• _Task objective_: Show all lines below holding the string "white".

• _Provided entries_:

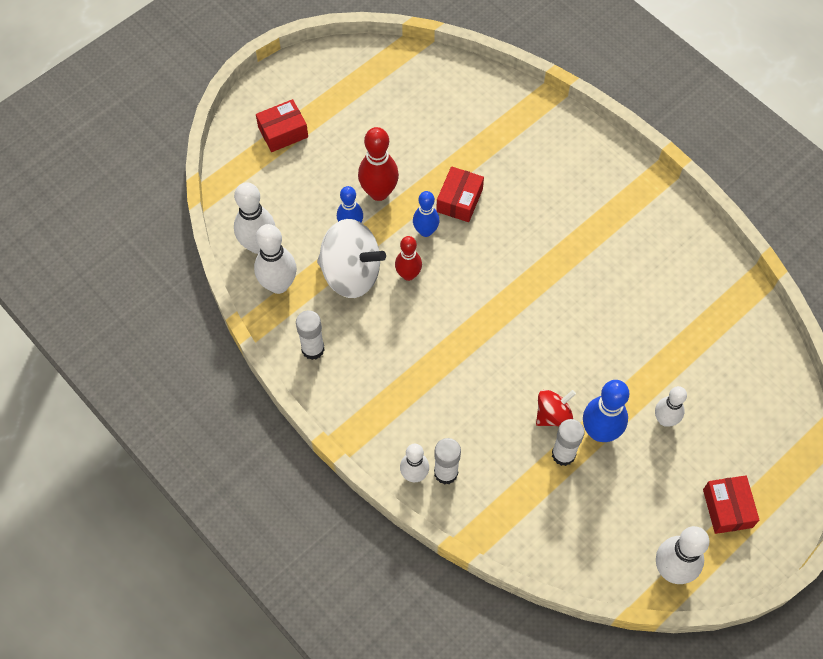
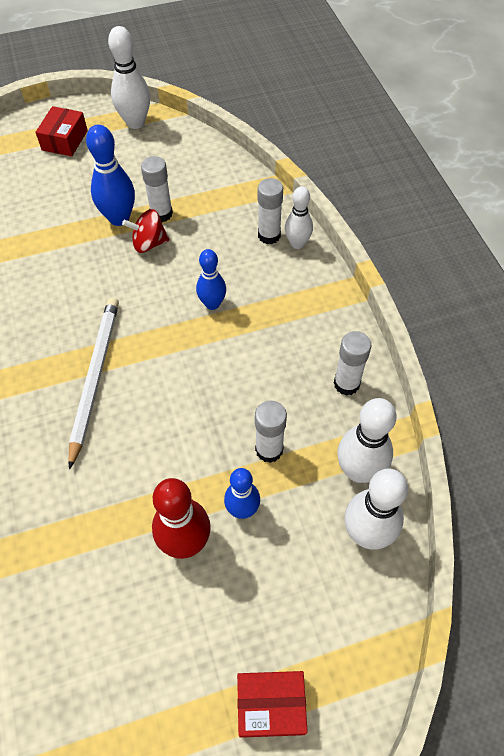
camera: 155 degrees left, 5 degrees down
(351, 273) = (269, 450): white spinning top -> white glue stick
(408, 274) = (206, 422): red bowling pin -> none
(425, 231) = (158, 465): blue bowling pin -> blue bowling pin (212, 304)
(459, 200) = (97, 487): red box -> none
(514, 273) = (95, 377): none -> white pencil
(665, 420) = (59, 207): white bowling pin -> none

• _Output of the task_:
(351, 273) = (269, 450): white spinning top -> white glue stick
(514, 273) = (95, 377): none -> white pencil
(665, 420) = (59, 207): white bowling pin -> none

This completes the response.